### What to produce
For the data below, work out how many lines contain the word "ECHO" and supply only that number.

╭──

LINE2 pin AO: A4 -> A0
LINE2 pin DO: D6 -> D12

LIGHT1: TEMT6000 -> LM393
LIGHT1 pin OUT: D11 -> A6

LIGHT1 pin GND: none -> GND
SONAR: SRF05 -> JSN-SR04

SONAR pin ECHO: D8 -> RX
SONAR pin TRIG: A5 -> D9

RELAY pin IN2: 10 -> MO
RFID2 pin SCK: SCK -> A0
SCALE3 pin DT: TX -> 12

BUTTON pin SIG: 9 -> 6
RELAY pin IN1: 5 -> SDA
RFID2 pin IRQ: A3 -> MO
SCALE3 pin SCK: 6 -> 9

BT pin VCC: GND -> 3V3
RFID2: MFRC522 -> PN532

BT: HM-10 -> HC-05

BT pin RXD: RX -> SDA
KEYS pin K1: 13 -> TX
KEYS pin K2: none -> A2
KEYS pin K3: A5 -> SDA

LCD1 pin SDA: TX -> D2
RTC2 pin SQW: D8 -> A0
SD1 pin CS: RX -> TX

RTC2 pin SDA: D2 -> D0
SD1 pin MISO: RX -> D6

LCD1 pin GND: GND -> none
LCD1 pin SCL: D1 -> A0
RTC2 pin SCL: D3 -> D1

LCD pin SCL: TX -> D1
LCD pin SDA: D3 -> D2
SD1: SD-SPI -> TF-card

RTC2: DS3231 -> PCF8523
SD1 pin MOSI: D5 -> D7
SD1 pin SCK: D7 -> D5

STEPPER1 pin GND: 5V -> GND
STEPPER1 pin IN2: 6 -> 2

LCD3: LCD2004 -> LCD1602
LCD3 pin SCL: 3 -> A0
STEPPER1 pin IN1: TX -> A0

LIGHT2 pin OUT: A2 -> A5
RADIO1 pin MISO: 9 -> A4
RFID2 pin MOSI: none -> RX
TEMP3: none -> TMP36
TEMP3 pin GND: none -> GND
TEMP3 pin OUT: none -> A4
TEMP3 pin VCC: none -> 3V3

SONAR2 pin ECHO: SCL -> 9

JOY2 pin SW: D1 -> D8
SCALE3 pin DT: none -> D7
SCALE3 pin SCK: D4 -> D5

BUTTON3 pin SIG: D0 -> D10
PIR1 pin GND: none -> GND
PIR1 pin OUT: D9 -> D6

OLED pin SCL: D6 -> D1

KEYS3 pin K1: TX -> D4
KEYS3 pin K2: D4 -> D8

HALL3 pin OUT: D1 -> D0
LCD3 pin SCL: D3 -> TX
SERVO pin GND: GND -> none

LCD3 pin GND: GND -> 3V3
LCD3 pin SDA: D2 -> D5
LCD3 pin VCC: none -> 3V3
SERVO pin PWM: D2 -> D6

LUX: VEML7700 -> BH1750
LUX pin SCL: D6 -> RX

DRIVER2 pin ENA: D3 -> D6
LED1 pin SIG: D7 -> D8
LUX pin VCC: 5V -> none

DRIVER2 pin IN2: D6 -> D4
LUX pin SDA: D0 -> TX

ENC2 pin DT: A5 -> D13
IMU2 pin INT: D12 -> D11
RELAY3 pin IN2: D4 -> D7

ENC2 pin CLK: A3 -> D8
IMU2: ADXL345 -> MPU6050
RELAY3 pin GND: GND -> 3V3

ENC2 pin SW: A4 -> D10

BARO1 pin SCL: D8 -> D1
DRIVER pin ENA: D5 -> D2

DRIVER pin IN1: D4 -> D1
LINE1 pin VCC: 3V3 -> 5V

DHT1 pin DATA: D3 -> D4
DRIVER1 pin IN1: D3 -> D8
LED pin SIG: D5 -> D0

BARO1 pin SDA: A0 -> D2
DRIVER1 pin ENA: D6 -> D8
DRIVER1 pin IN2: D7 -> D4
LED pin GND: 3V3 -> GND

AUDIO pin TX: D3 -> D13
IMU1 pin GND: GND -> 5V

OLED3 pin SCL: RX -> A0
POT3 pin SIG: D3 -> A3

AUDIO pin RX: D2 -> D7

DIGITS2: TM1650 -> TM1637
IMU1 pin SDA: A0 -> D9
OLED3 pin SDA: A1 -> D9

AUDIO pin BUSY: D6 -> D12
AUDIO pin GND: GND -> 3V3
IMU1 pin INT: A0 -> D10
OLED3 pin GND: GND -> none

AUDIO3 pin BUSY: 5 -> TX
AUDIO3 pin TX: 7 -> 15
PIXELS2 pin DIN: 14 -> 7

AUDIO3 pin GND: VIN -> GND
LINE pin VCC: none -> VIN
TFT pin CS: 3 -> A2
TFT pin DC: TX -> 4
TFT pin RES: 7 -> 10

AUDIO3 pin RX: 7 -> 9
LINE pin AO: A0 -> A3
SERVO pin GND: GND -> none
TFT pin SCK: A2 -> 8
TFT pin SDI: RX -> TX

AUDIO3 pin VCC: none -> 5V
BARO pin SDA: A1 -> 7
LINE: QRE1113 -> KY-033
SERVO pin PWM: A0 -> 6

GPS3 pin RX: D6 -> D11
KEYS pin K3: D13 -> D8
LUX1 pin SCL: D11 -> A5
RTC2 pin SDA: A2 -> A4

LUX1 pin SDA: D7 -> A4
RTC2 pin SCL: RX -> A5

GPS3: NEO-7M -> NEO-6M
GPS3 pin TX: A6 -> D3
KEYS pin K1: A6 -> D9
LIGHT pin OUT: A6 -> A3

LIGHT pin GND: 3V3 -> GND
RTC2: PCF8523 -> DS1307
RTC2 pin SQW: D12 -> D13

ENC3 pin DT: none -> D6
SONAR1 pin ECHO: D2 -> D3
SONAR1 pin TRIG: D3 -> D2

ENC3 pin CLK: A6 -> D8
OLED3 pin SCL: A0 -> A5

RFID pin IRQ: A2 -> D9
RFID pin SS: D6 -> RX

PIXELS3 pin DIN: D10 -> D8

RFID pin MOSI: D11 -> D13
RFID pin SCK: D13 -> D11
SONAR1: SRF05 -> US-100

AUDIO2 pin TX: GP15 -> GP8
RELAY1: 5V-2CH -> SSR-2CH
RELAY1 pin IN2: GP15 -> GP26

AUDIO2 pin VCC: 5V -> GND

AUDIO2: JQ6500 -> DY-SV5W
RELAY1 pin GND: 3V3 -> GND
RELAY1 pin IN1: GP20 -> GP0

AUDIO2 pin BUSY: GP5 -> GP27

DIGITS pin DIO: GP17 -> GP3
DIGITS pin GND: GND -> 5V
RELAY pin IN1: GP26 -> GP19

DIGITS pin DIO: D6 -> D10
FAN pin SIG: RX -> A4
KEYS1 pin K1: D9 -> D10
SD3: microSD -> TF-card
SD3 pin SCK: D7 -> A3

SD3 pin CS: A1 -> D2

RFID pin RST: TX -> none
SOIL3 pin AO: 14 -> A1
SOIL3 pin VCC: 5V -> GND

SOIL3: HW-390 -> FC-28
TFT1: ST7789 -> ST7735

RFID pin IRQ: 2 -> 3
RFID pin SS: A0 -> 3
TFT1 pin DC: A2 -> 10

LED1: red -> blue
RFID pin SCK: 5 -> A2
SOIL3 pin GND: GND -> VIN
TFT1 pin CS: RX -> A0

╰──

### Output for this exercise
3